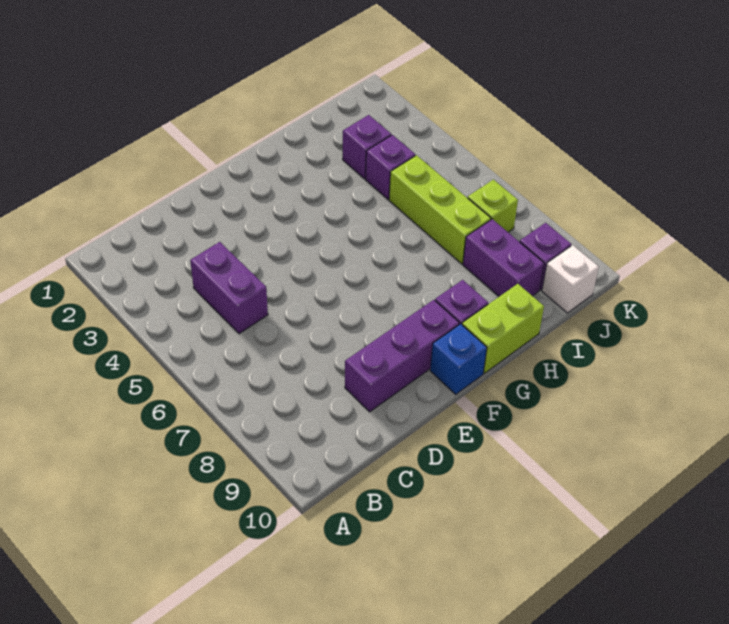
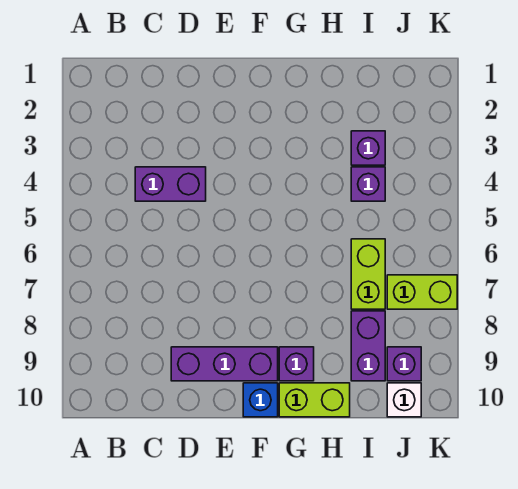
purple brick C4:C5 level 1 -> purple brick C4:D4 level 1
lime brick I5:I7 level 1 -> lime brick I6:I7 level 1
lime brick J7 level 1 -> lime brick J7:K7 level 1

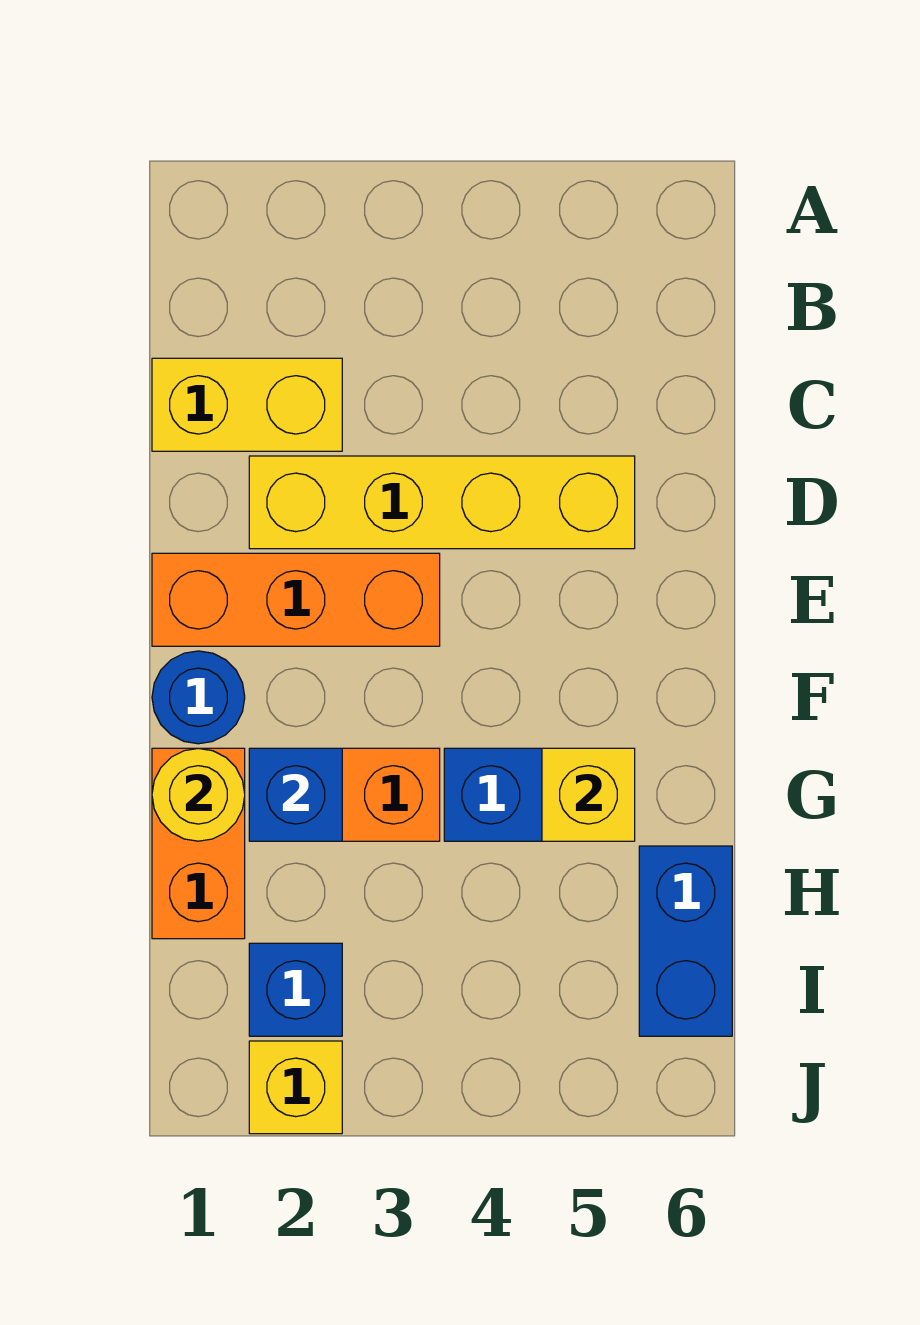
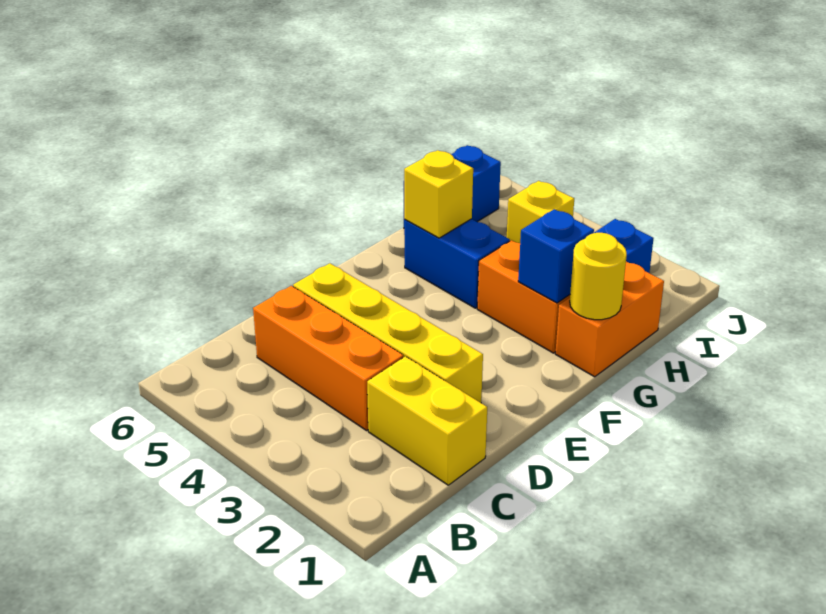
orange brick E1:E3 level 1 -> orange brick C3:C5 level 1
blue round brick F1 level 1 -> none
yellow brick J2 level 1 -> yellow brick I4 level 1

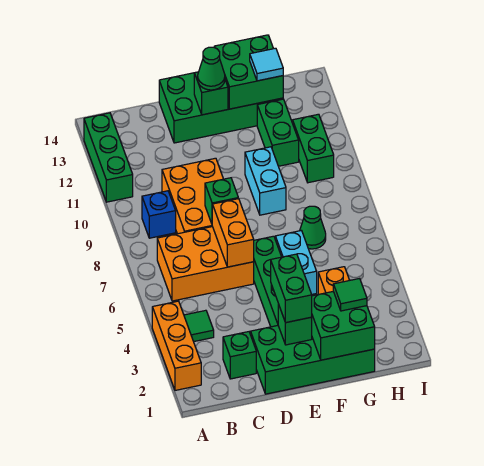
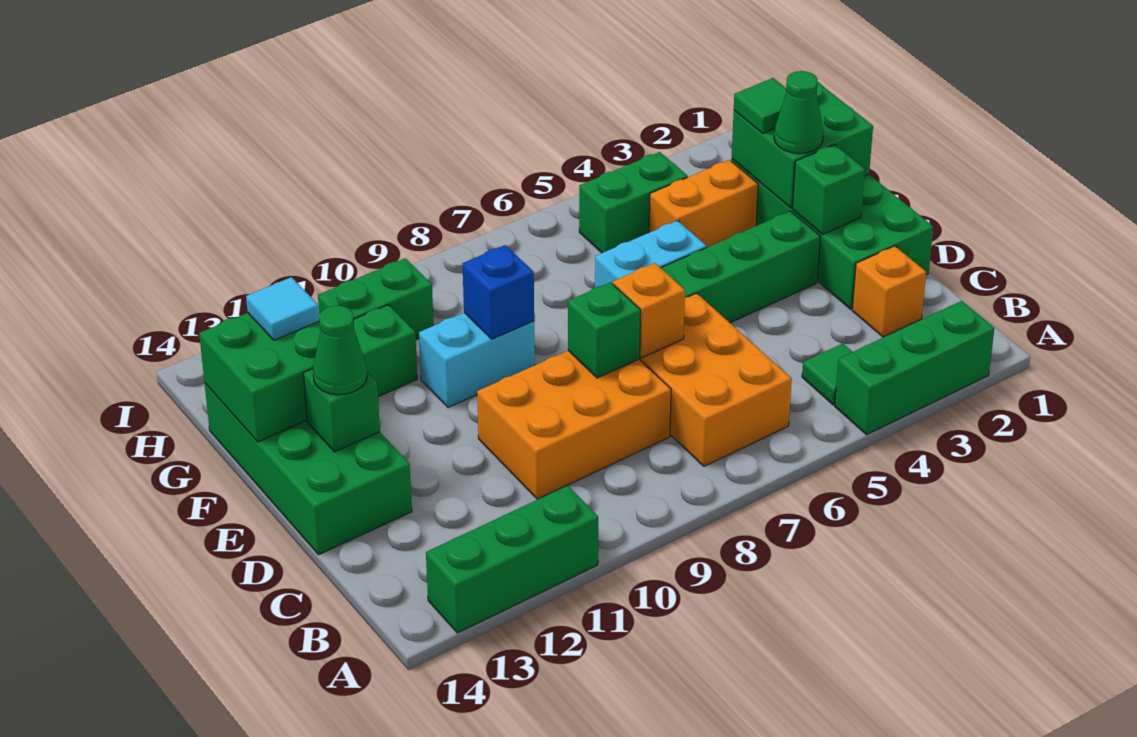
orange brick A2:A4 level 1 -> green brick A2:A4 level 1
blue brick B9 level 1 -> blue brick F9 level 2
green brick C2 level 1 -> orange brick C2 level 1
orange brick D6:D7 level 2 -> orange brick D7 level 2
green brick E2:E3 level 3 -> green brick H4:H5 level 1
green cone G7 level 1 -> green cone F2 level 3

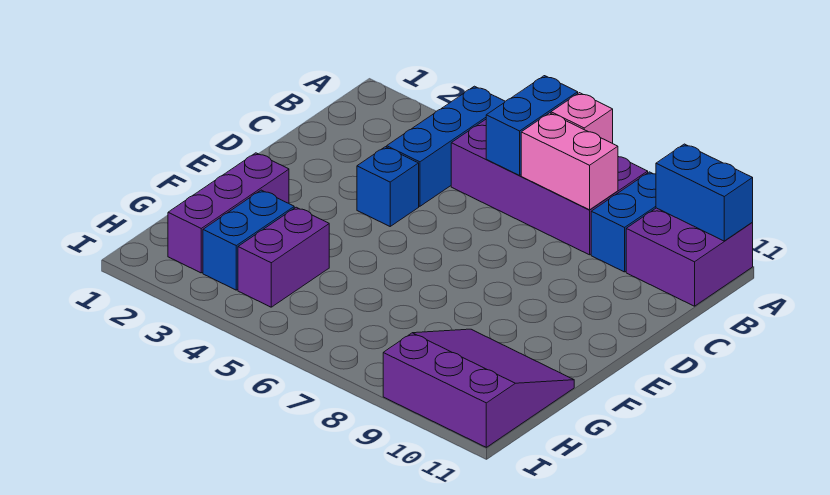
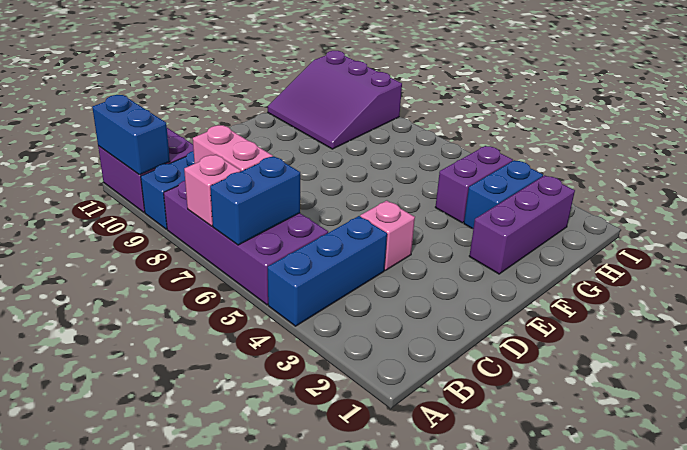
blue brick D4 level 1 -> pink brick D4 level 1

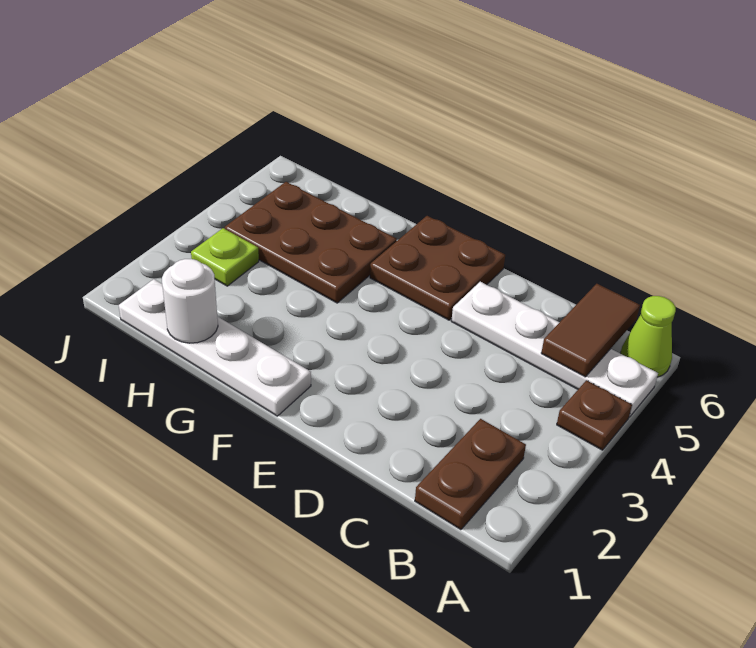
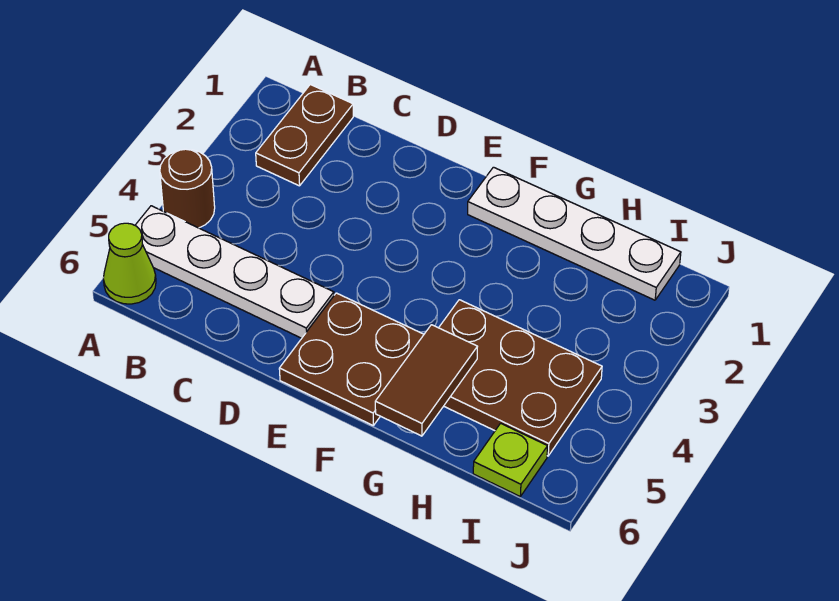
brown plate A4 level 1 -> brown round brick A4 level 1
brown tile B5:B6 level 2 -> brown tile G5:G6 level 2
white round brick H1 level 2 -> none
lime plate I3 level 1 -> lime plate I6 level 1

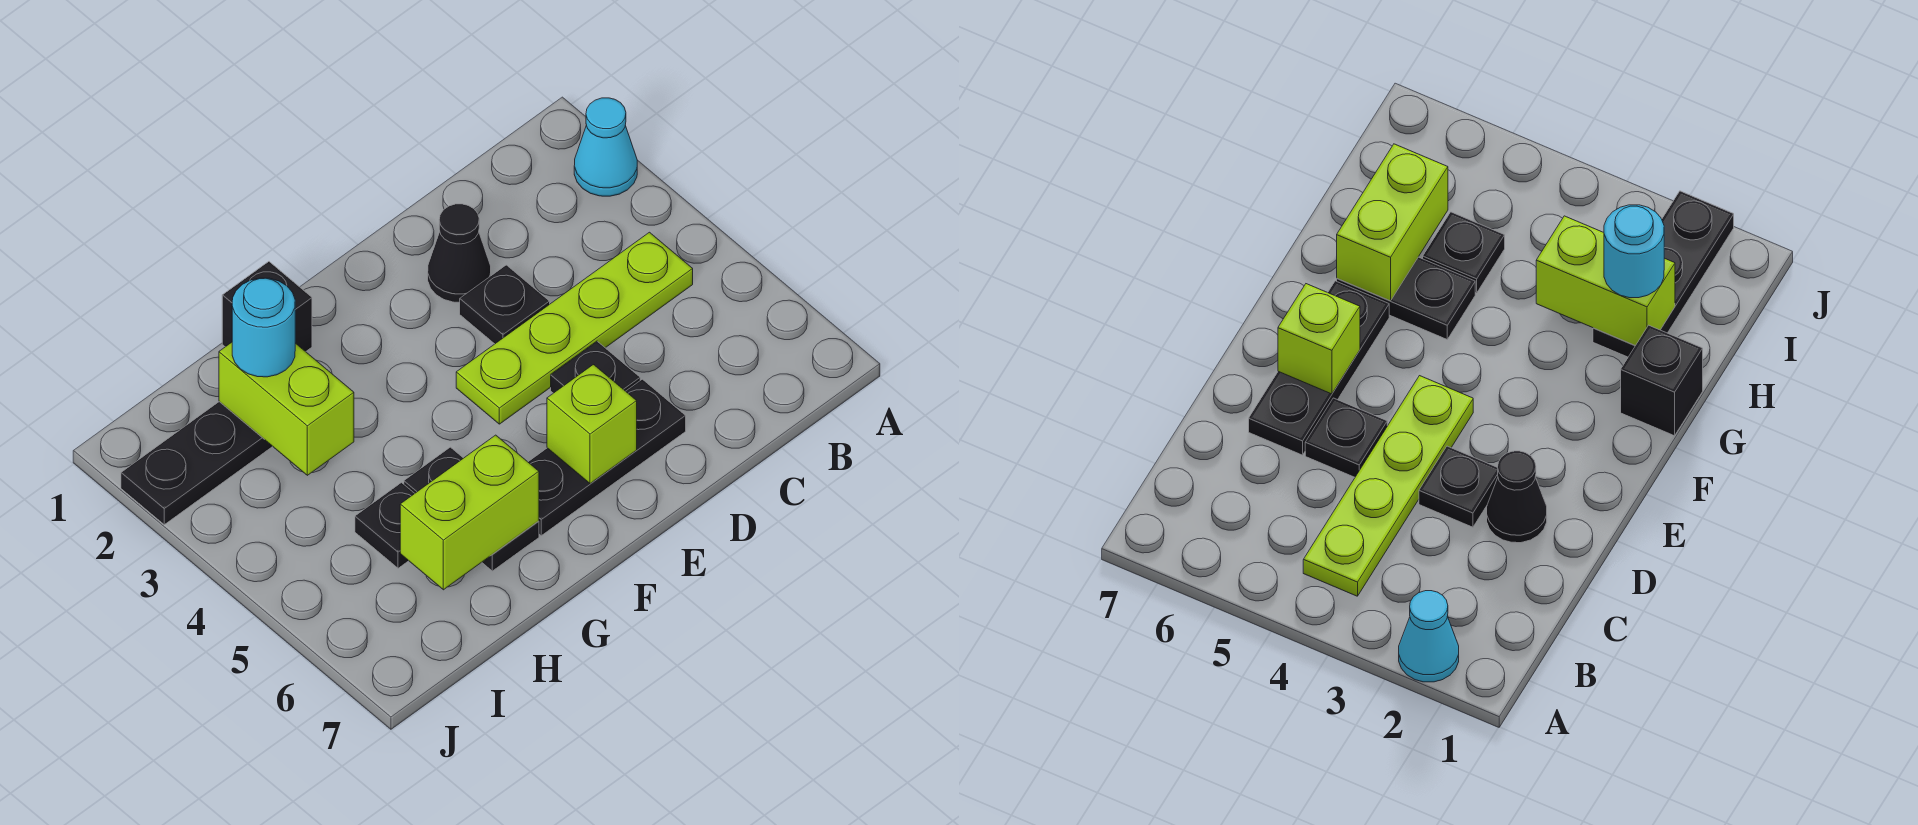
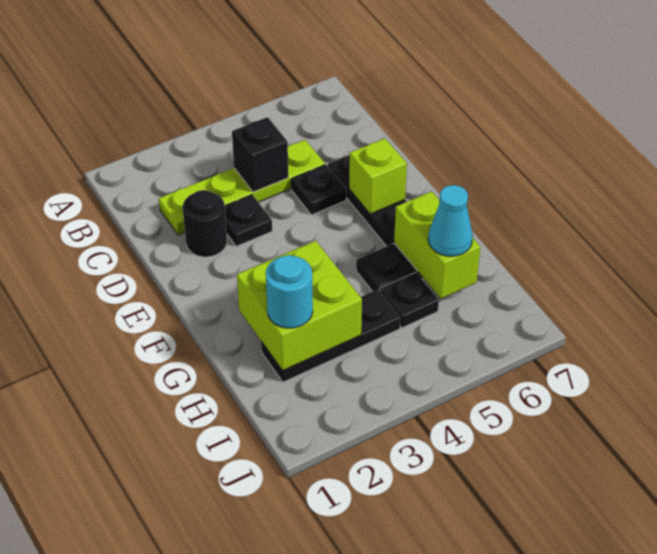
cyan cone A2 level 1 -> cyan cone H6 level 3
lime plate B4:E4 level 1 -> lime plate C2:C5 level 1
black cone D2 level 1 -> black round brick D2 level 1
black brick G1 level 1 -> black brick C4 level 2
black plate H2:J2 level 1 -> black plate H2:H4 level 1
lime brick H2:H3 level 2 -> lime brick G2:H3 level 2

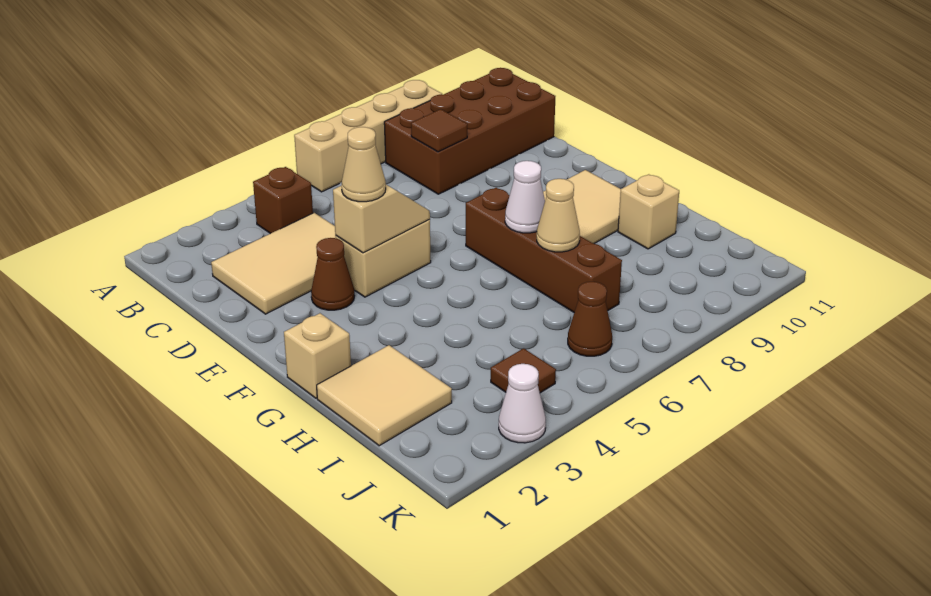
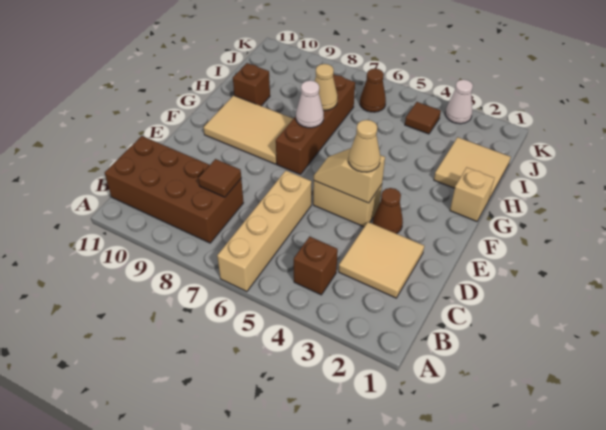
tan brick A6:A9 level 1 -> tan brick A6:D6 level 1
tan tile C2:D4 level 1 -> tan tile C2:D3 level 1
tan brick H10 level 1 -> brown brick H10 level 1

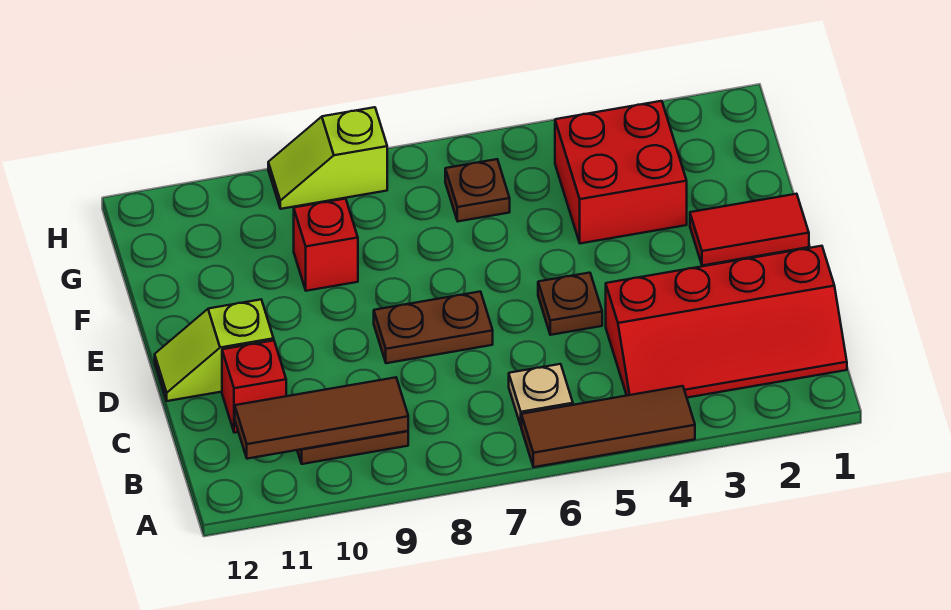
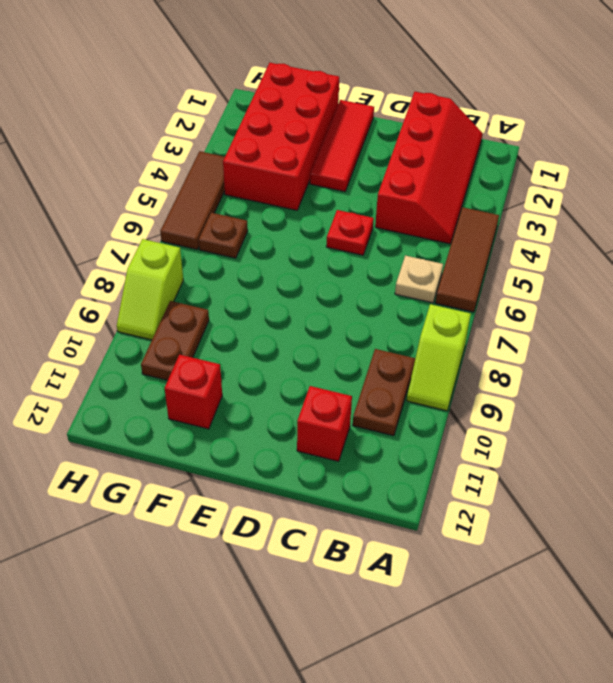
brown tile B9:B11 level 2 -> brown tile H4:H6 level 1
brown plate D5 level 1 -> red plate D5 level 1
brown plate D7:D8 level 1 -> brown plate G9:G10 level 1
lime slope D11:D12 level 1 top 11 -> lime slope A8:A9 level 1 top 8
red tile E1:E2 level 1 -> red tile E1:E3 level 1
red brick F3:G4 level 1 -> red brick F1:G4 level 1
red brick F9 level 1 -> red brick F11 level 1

__EXERCISE DESCRIPTION__
Copy the entries above exactly from the line with "tan brick H10" down to their last line, both ends included. Do not copy any pictures.

__EXPECTED ANSWER__
tan brick H10 level 1 -> brown brick H10 level 1

brown tile B9:B11 level 2 -> brown tile H4:H6 level 1
brown plate D5 level 1 -> red plate D5 level 1
brown plate D7:D8 level 1 -> brown plate G9:G10 level 1
lime slope D11:D12 level 1 top 11 -> lime slope A8:A9 level 1 top 8
red tile E1:E2 level 1 -> red tile E1:E3 level 1
red brick F3:G4 level 1 -> red brick F1:G4 level 1
red brick F9 level 1 -> red brick F11 level 1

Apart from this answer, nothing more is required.